All of the data must be returned word for word.

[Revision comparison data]
Content starts
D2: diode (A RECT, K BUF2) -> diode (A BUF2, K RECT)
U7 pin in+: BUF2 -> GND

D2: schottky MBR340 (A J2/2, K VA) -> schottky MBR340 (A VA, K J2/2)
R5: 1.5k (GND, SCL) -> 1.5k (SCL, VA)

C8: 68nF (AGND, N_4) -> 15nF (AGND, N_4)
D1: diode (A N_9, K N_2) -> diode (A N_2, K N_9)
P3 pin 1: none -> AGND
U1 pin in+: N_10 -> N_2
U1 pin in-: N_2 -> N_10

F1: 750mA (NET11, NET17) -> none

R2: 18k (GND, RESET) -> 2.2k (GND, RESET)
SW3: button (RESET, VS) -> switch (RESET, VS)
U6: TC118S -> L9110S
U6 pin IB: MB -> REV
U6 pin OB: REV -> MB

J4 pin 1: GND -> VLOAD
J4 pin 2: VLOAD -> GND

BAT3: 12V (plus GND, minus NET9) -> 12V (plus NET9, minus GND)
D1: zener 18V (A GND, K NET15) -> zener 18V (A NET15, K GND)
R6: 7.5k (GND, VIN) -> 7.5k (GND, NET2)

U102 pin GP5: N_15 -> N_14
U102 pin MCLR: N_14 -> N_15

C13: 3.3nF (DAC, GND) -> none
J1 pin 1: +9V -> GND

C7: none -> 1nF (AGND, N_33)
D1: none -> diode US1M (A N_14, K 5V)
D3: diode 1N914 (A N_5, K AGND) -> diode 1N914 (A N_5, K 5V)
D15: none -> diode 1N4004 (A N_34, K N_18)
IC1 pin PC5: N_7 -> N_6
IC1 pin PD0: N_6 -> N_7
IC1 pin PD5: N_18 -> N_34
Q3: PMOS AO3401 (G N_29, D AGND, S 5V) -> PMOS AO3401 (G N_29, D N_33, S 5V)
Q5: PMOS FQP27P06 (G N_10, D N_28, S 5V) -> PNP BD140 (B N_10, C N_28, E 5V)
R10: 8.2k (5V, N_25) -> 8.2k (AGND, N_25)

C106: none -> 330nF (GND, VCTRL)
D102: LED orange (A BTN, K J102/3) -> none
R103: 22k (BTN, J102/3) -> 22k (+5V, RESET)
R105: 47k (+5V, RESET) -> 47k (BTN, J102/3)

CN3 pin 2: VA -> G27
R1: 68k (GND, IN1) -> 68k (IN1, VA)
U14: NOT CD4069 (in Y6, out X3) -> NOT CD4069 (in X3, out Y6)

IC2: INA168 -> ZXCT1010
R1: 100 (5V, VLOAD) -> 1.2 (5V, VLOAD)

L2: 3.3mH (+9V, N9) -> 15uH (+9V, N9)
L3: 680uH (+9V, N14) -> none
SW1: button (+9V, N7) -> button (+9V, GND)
Content ends
Response for this exercise:
D2: diode (A RECT, K BUF2) -> diode (A BUF2, K RECT)
U7 pin in+: BUF2 -> GND

D2: schottky MBR340 (A J2/2, K VA) -> schottky MBR340 (A VA, K J2/2)
R5: 1.5k (GND, SCL) -> 1.5k (SCL, VA)

C8: 68nF (AGND, N_4) -> 15nF (AGND, N_4)
D1: diode (A N_9, K N_2) -> diode (A N_2, K N_9)
P3 pin 1: none -> AGND
U1 pin in+: N_10 -> N_2
U1 pin in-: N_2 -> N_10

F1: 750mA (NET11, NET17) -> none

R2: 18k (GND, RESET) -> 2.2k (GND, RESET)
SW3: button (RESET, VS) -> switch (RESET, VS)
U6: TC118S -> L9110S
U6 pin IB: MB -> REV
U6 pin OB: REV -> MB

J4 pin 1: GND -> VLOAD
J4 pin 2: VLOAD -> GND

BAT3: 12V (plus GND, minus NET9) -> 12V (plus NET9, minus GND)
D1: zener 18V (A GND, K NET15) -> zener 18V (A NET15, K GND)
R6: 7.5k (GND, VIN) -> 7.5k (GND, NET2)

U102 pin GP5: N_15 -> N_14
U102 pin MCLR: N_14 -> N_15

C13: 3.3nF (DAC, GND) -> none
J1 pin 1: +9V -> GND

C7: none -> 1nF (AGND, N_33)
D1: none -> diode US1M (A N_14, K 5V)
D3: diode 1N914 (A N_5, K AGND) -> diode 1N914 (A N_5, K 5V)
D15: none -> diode 1N4004 (A N_34, K N_18)
IC1 pin PC5: N_7 -> N_6
IC1 pin PD0: N_6 -> N_7
IC1 pin PD5: N_18 -> N_34
Q3: PMOS AO3401 (G N_29, D AGND, S 5V) -> PMOS AO3401 (G N_29, D N_33, S 5V)
Q5: PMOS FQP27P06 (G N_10, D N_28, S 5V) -> PNP BD140 (B N_10, C N_28, E 5V)
R10: 8.2k (5V, N_25) -> 8.2k (AGND, N_25)

C106: none -> 330nF (GND, VCTRL)
D102: LED orange (A BTN, K J102/3) -> none
R103: 22k (BTN, J102/3) -> 22k (+5V, RESET)
R105: 47k (+5V, RESET) -> 47k (BTN, J102/3)

CN3 pin 2: VA -> G27
R1: 68k (GND, IN1) -> 68k (IN1, VA)
U14: NOT CD4069 (in Y6, out X3) -> NOT CD4069 (in X3, out Y6)

IC2: INA168 -> ZXCT1010
R1: 100 (5V, VLOAD) -> 1.2 (5V, VLOAD)

L2: 3.3mH (+9V, N9) -> 15uH (+9V, N9)
L3: 680uH (+9V, N14) -> none
SW1: button (+9V, N7) -> button (+9V, GND)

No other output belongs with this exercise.